Object change descriptions
■ ■ ■ ■ ■
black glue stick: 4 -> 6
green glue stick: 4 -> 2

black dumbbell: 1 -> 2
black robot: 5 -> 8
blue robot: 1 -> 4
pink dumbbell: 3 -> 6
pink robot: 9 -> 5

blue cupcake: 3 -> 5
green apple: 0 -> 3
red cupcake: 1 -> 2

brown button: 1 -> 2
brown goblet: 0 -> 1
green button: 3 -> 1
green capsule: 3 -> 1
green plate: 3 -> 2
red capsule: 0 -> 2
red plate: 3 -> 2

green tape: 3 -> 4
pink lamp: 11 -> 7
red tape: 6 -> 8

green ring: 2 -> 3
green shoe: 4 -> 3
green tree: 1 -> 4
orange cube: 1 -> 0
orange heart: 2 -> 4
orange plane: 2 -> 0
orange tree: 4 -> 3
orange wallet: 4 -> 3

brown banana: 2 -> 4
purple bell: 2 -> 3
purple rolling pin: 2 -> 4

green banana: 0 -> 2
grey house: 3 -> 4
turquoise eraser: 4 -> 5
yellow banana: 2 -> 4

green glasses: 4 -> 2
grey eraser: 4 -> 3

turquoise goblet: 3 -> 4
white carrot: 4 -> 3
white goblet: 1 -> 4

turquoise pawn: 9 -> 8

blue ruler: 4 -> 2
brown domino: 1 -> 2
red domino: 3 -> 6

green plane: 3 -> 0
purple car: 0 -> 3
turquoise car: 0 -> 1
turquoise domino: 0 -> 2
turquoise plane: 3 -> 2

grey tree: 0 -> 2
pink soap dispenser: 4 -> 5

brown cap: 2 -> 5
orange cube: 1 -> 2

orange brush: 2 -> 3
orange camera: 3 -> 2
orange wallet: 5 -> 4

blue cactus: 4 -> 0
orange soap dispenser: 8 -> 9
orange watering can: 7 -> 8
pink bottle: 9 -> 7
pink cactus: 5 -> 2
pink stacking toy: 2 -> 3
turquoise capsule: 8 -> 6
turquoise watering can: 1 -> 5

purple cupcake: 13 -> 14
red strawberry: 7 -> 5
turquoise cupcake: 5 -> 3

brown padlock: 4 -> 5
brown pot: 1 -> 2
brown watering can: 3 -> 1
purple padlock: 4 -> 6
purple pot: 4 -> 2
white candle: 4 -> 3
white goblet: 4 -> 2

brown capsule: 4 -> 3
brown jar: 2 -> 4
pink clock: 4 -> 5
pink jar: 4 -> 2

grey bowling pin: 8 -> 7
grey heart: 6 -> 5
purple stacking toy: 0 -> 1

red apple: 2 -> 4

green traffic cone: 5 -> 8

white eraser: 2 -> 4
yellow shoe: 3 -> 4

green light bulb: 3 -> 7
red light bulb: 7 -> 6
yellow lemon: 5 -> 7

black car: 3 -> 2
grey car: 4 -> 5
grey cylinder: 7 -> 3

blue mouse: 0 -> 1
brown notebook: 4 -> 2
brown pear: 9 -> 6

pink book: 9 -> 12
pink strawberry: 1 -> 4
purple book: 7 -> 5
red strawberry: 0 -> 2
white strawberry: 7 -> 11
■ ■ ■ ■ ■
#### [TASK STATEMENT]
Among the records above, find the lines that contain "grey" and copy every one.

#### [PROBLEM SOLUTION]
grey house: 3 -> 4
grey eraser: 4 -> 3
grey tree: 0 -> 2
grey bowling pin: 8 -> 7
grey heart: 6 -> 5
grey car: 4 -> 5
grey cylinder: 7 -> 3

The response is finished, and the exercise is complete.